## INFORMATION SUPPLIED:

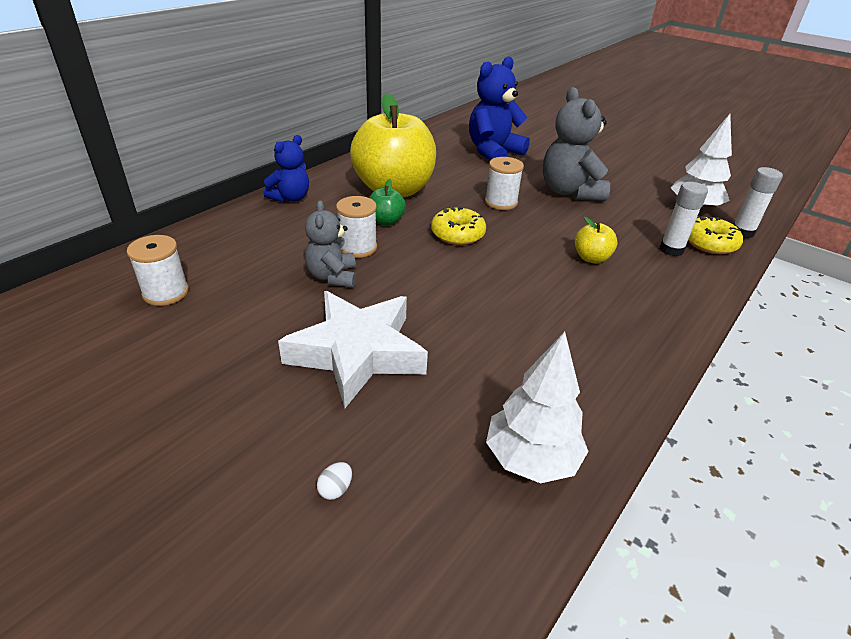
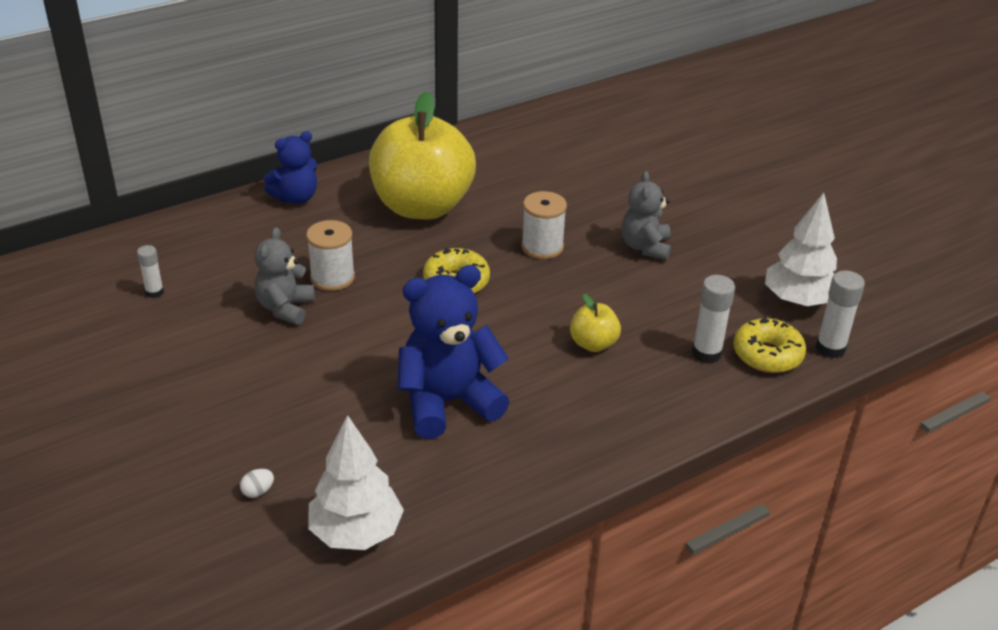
camera: 20 degrees right, 0 degrees up
(166, 293) = (116, 293): white spool -> none
(204, 285) = (154, 292): none -> white glue stick
(335, 489) = (173, 511): white egg -> white egg (258, 491)
(357, 353) = (261, 396): white star -> none
(386, 221) = (385, 249): green apple -> none
(493, 152) = (591, 168): blue teddy bear -> blue teddy bear (448, 402)
(569, 192) = (645, 247): grey teddy bear -> grey teddy bear, size x0.61

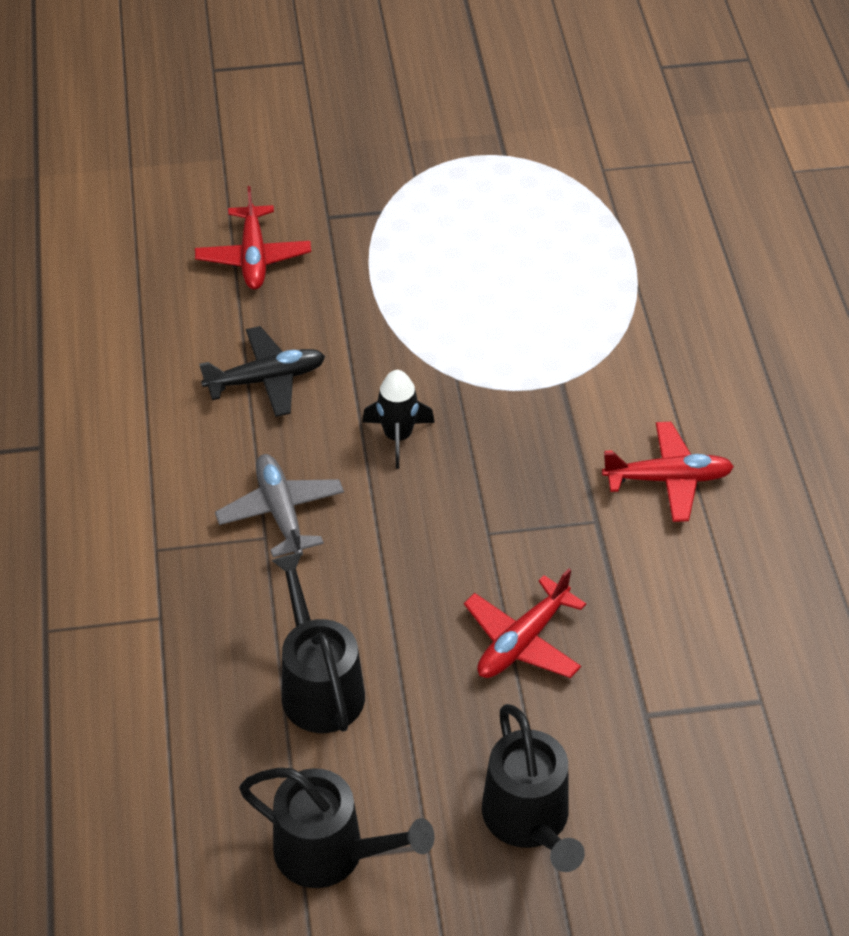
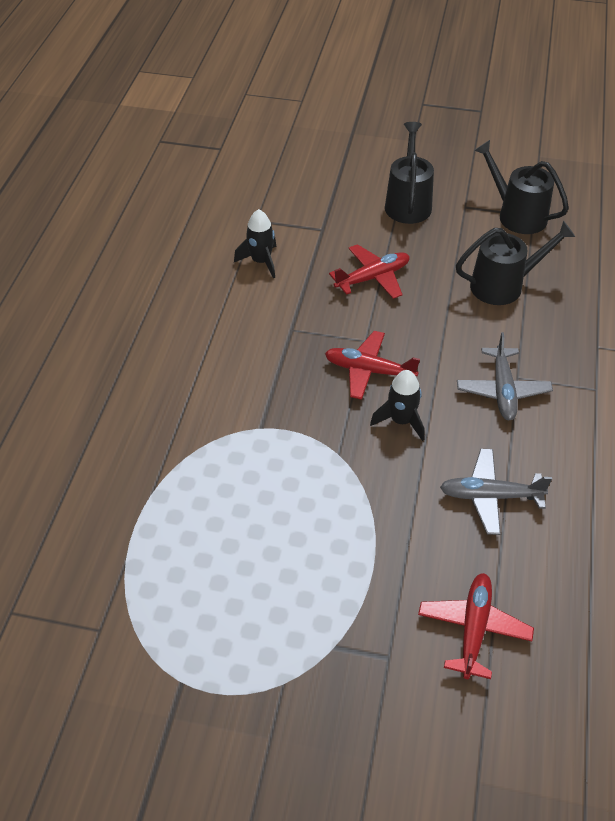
camera: 160 degrees left, 0 degrees up
(266, 379) = (490, 496): black plane -> grey plane
(319, 686) = (503, 285): black watering can -> black watering can turned 105 degrees counterclockwise
(668, 479) = (229, 341): red plane -> red plane (369, 371)
(704, 620) = (261, 261): none -> black rocket

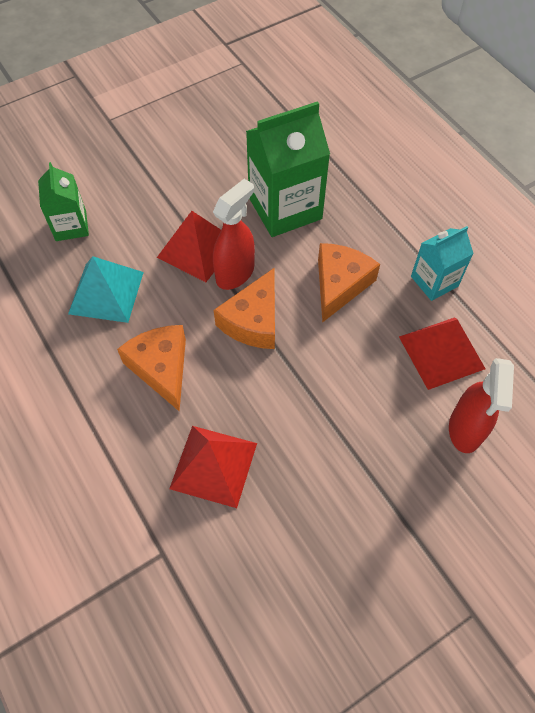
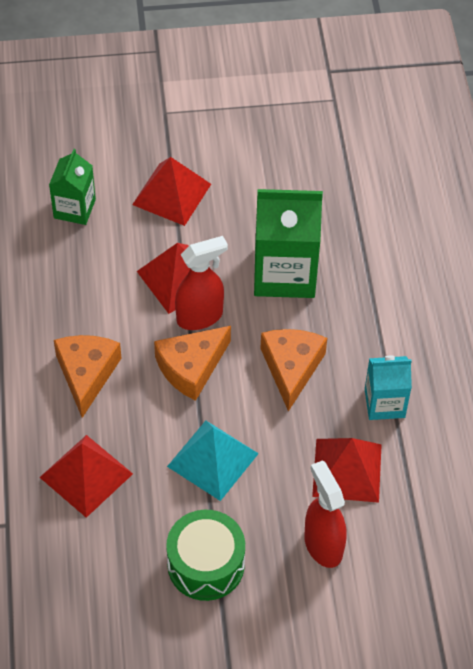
camera: 25 degrees right, 5 degrees down
(106, 292) = (74, 285): turquoise pyramid -> turquoise pyramid (213, 459)
(151, 181) = (171, 194): none -> red pyramid
(340, 285) = (291, 368): orange cheese -> orange cheese turned 45 degrees counterclockwise
(375, 500) = (206, 564): none -> green drum
(465, 430) = (323, 545): red spray bottle -> red spray bottle turned 120 degrees clockwise

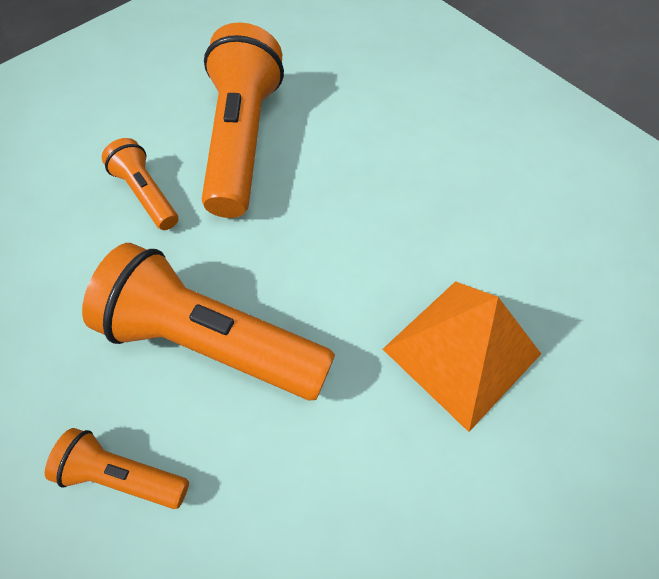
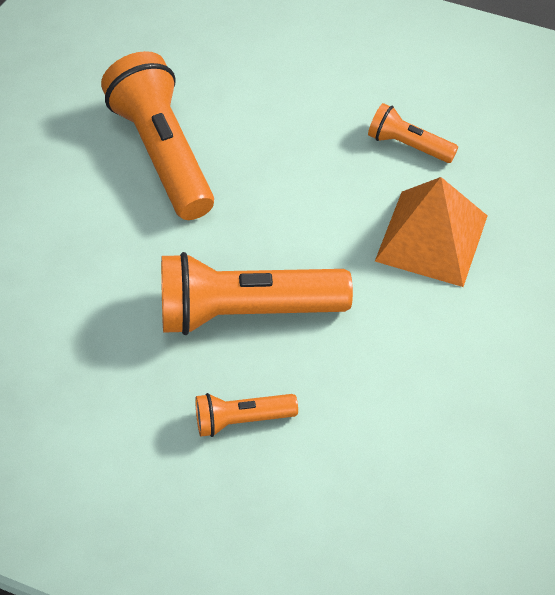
camera: 25 degrees left, 5 degrees down
(147, 194) = (112, 229): orange flashlight -> orange flashlight (408, 144)

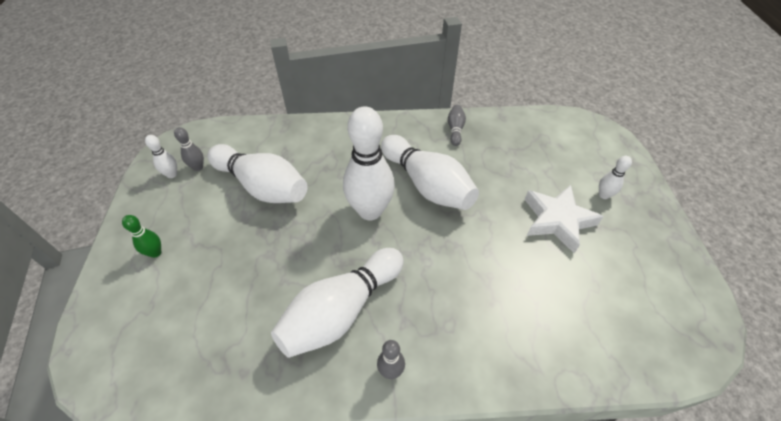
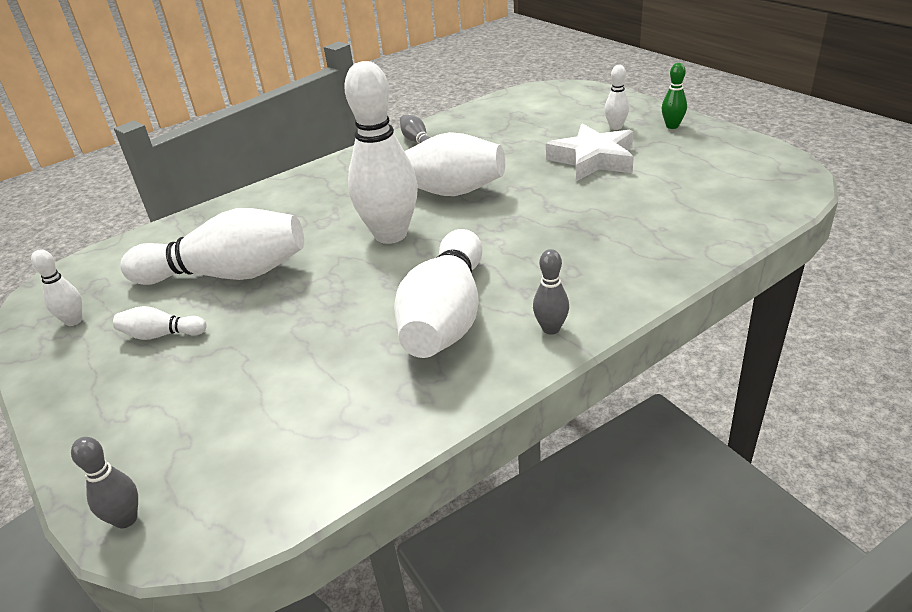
camera: 30 degrees left, 15 degrees down
(155, 252) = (135, 393): green bowling pin -> green bowling pin (672, 126)
(198, 167) = (109, 298): grey bowling pin -> grey bowling pin (126, 519)
(198, 215) = (161, 335): none -> white bowling pin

## EXERCISE AIM:
What lines in the records above include the string "orange"? Copy each one.

## RESPONSE TO THE TASK:
(340, 285) = (291, 368): orange cheese -> orange cheese turned 45 degrees counterclockwise
(147, 194) = (112, 229): orange flashlight -> orange flashlight (408, 144)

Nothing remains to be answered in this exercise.